__ACTION ITEM__:
Scan the entries below and extract each line with the word "mouse" in it.

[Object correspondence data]

········

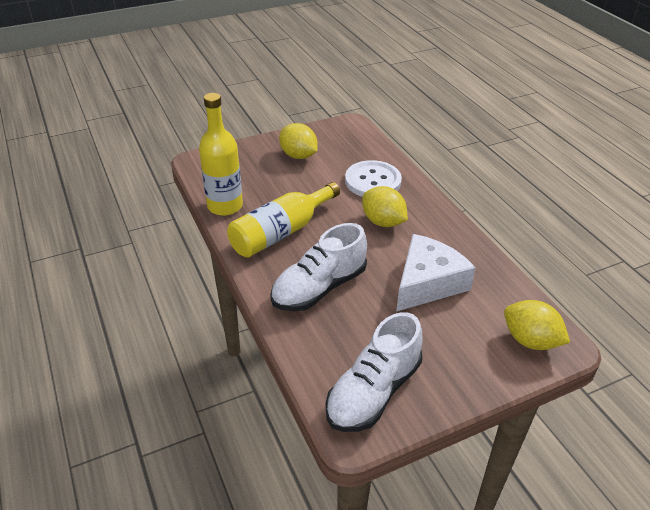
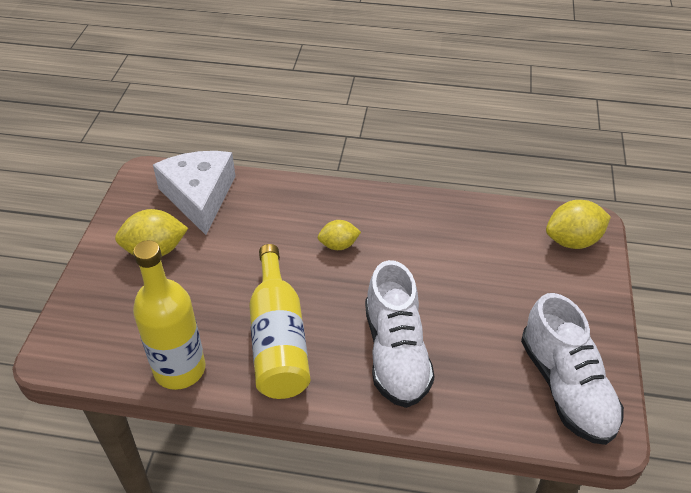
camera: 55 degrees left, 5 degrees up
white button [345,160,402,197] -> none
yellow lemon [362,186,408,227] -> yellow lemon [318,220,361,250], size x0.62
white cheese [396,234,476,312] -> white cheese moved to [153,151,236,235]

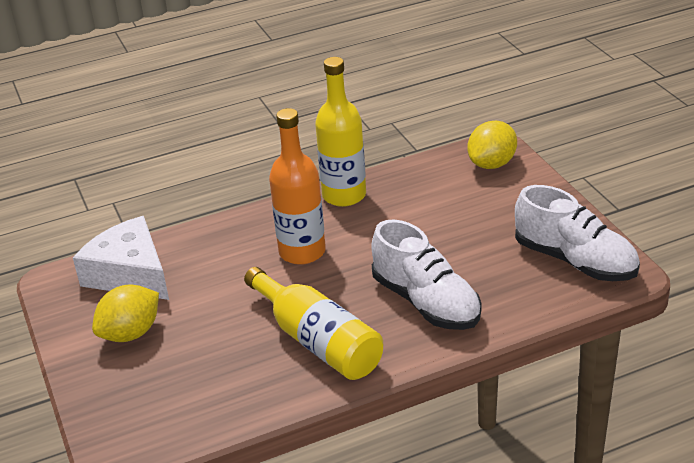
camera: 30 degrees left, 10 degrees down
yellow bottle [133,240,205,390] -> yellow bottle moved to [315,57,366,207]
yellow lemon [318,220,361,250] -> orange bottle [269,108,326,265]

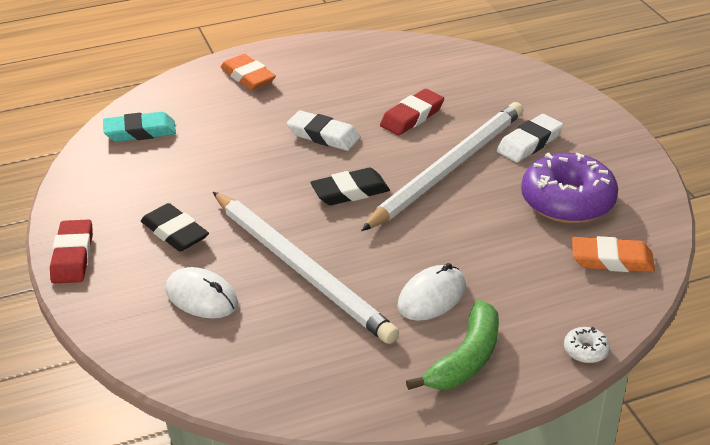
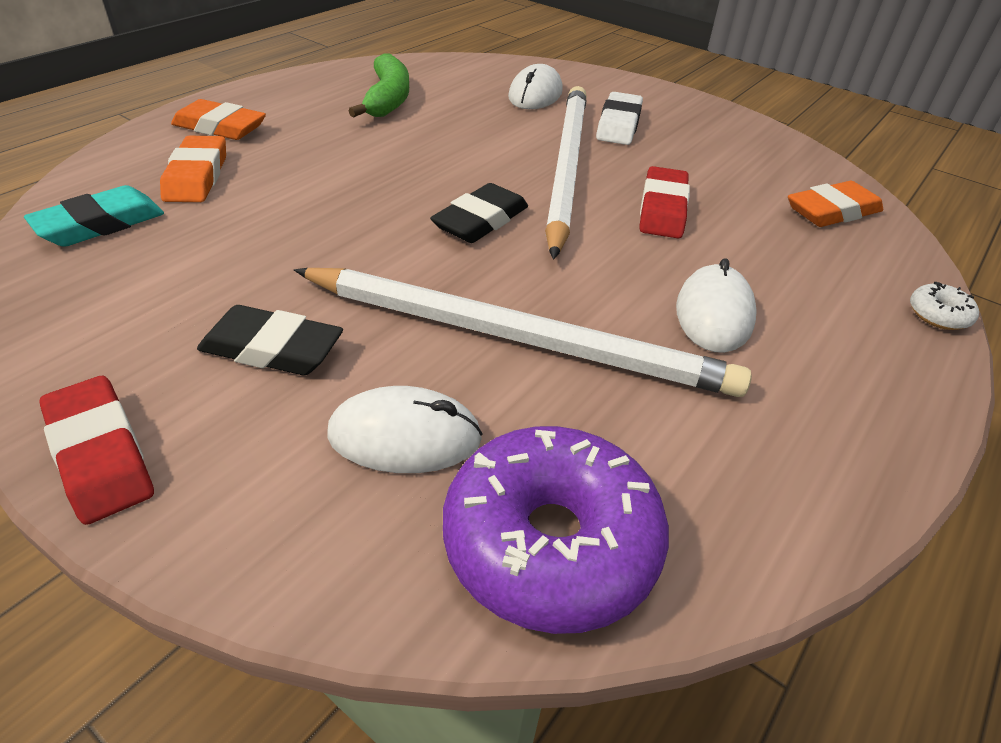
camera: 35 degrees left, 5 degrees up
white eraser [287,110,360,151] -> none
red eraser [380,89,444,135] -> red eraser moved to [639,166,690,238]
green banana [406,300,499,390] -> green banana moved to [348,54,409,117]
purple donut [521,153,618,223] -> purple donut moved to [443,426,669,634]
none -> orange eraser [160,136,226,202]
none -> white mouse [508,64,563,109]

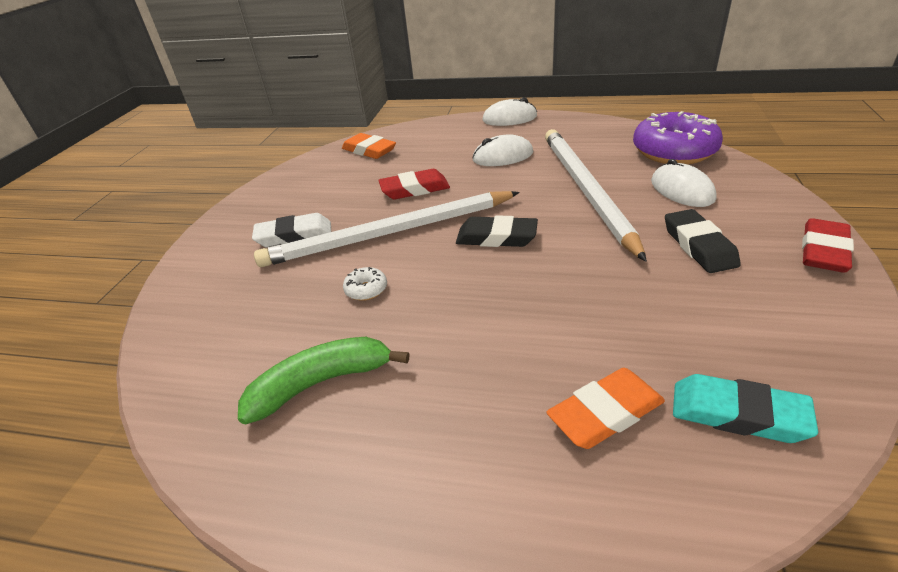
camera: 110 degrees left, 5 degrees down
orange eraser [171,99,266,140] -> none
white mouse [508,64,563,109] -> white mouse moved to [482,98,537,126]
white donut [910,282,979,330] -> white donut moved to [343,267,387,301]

········

__TASK RESULT__:
none -> white mouse [508,64,563,109]
white mouse [508,64,563,109] -> white mouse moved to [482,98,537,126]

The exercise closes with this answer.